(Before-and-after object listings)
++++++++

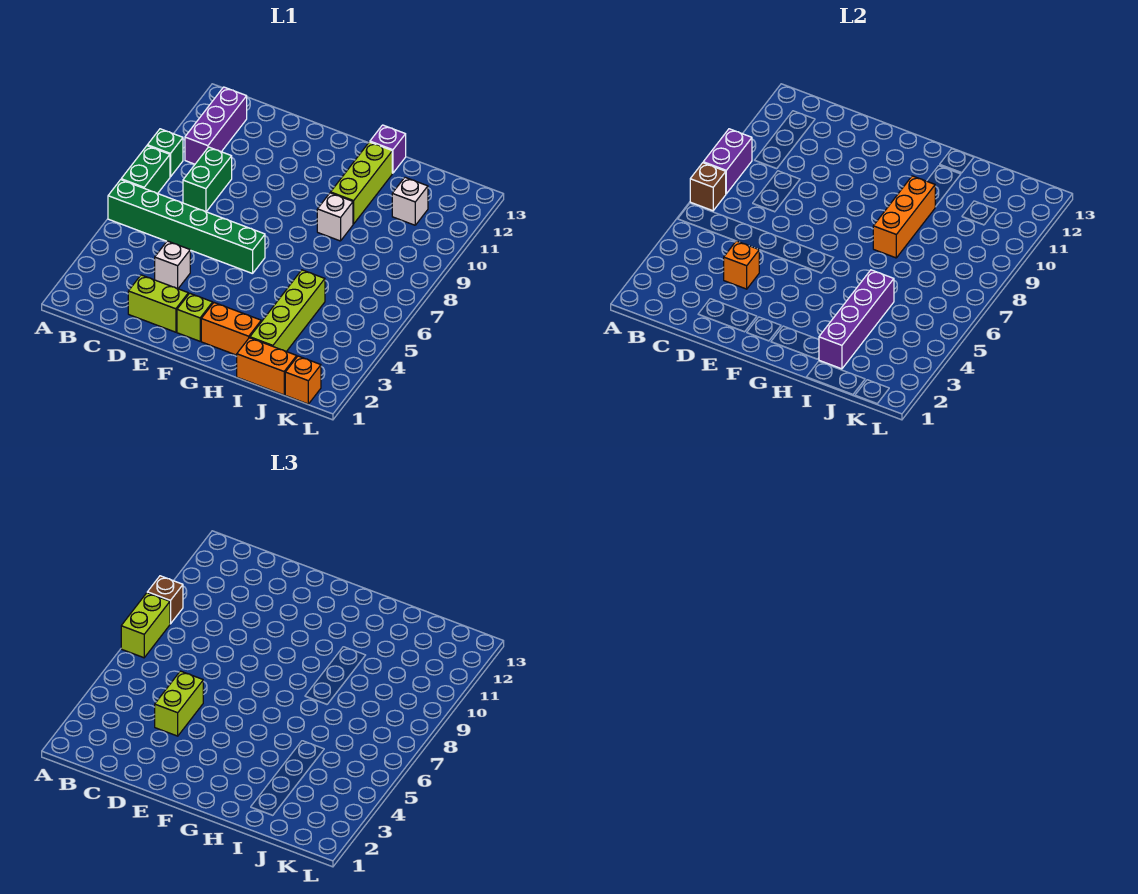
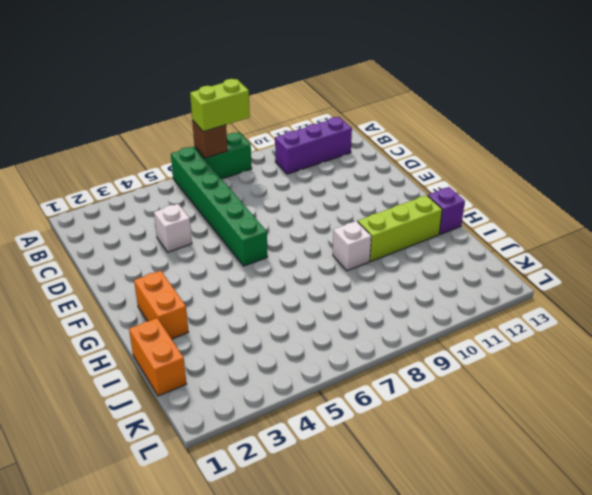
none -> green brick A9 level 1
none -> green brick C8:C9 level 1
none -> lime brick D2:E2 level 1

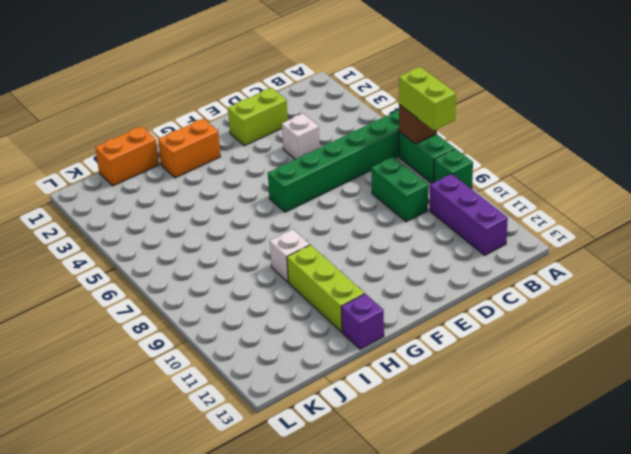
none -> lime brick F2 level 1
none -> lime brick I2:I5 level 1
none -> white brick J11 level 1

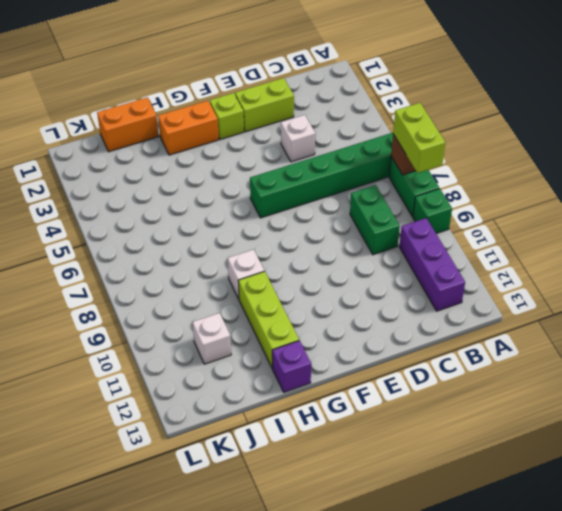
none -> lime brick I2:I5 level 1
none -> orange brick K1 level 1
none -> purple brick A8:A9 level 2

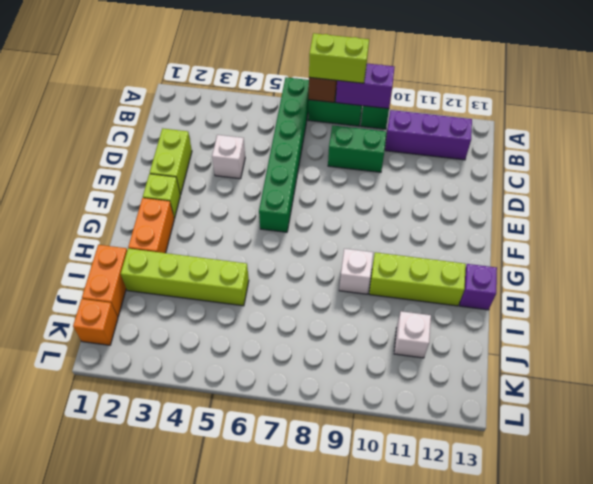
none -> orange brick D4 level 2
none -> orange brick H8:H10 level 2
none -> purple brick I2:I5 level 2

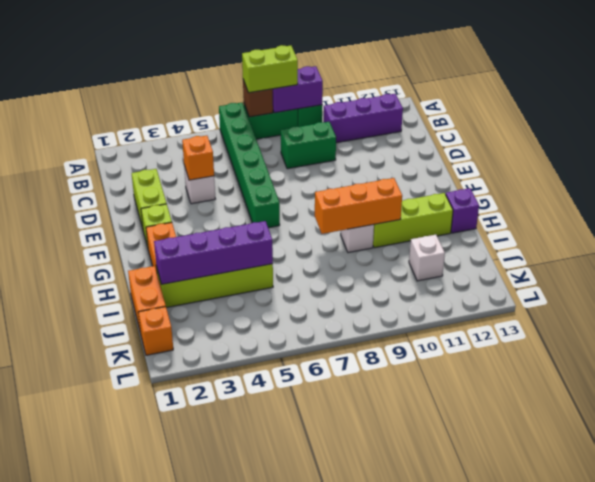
none -> brown brick A9 level 3
none -> lime brick D4:D5 level 3

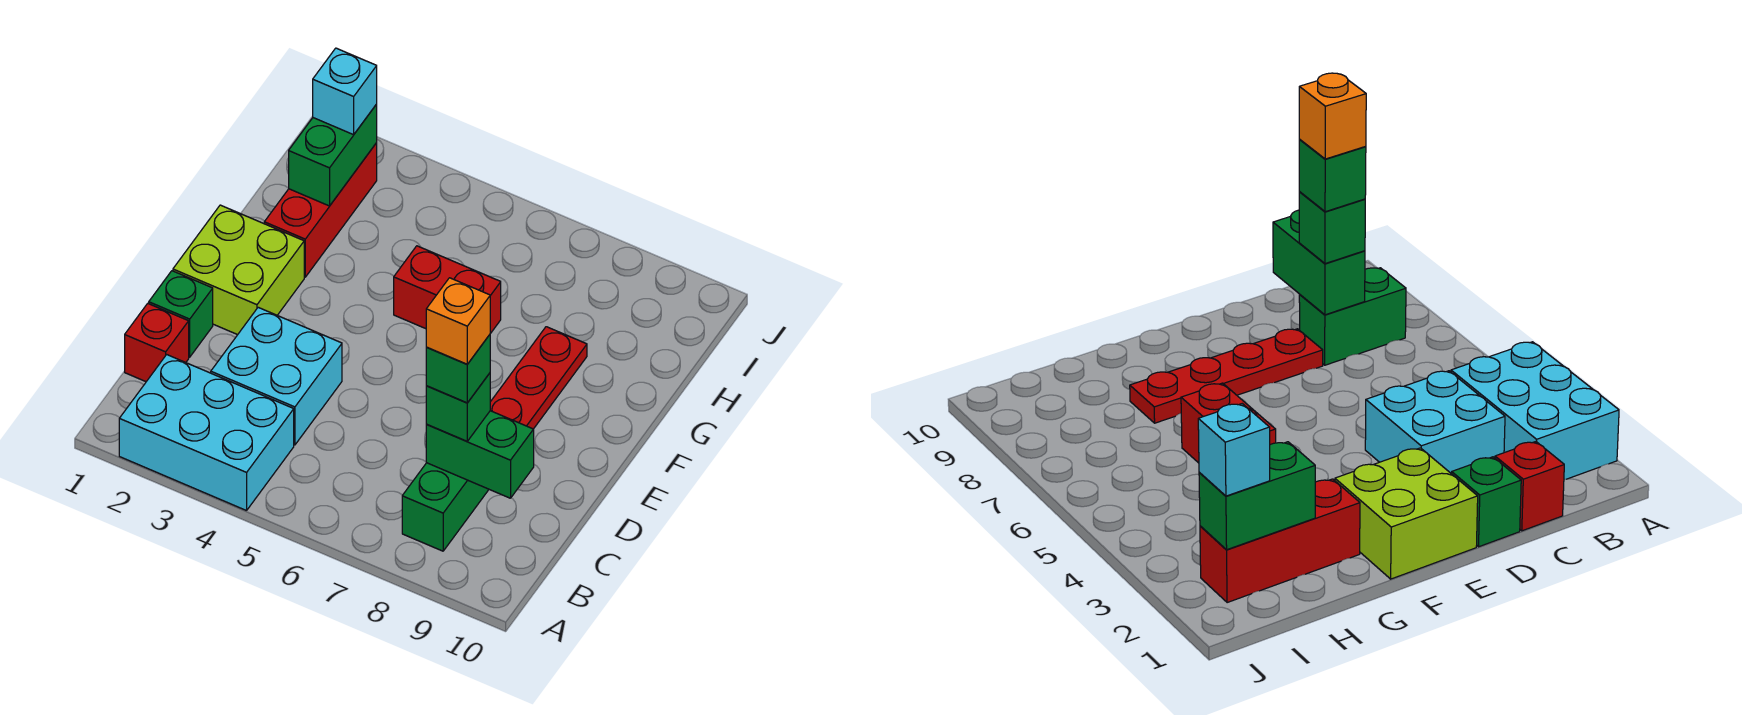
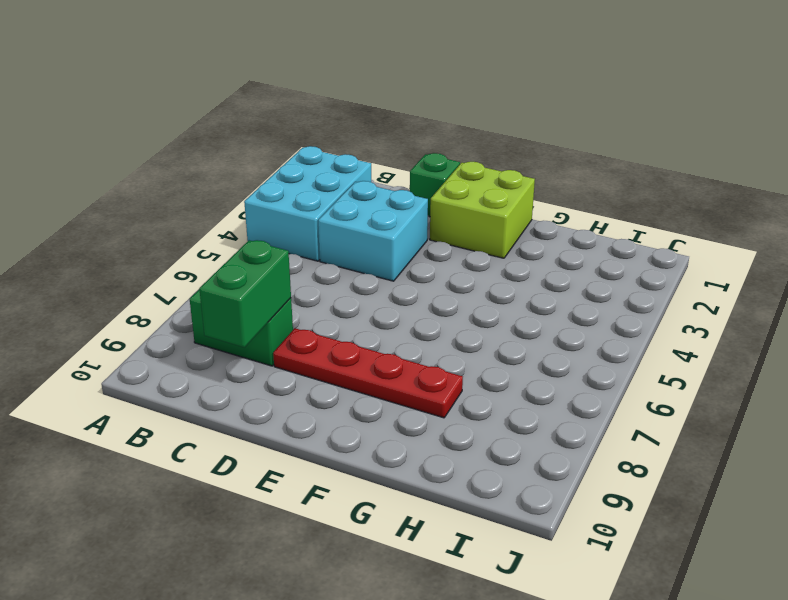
none -> red brick C1 level 1
none -> red brick G2:I2 level 1
none -> red brick G5:G6 level 1

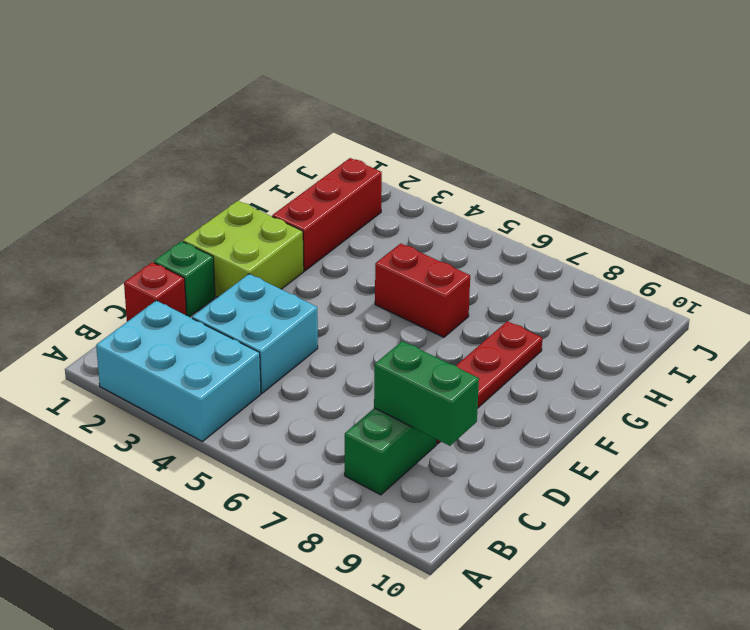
none -> green brick H2:I2 level 2
none -> green brick C8 level 3
none -> cyan brick I2 level 3

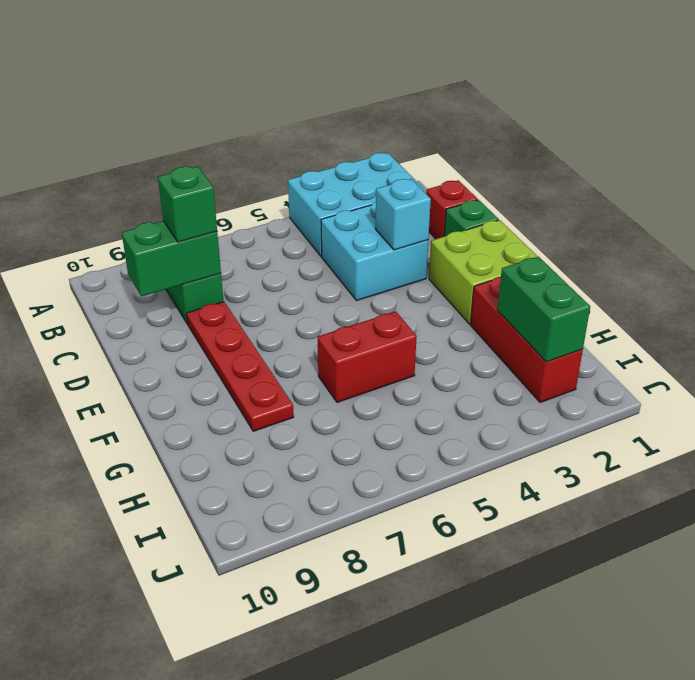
cyan brick D3 level 2 -> cyan brick I2 level 3
none -> green brick C8 level 4
none -> orange brick C8 level 5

++++++++

Work to be completed ::
When a line in the records contains the string "cyan", it counts; state how many lines count, with no other words.

Exercise answer ::
2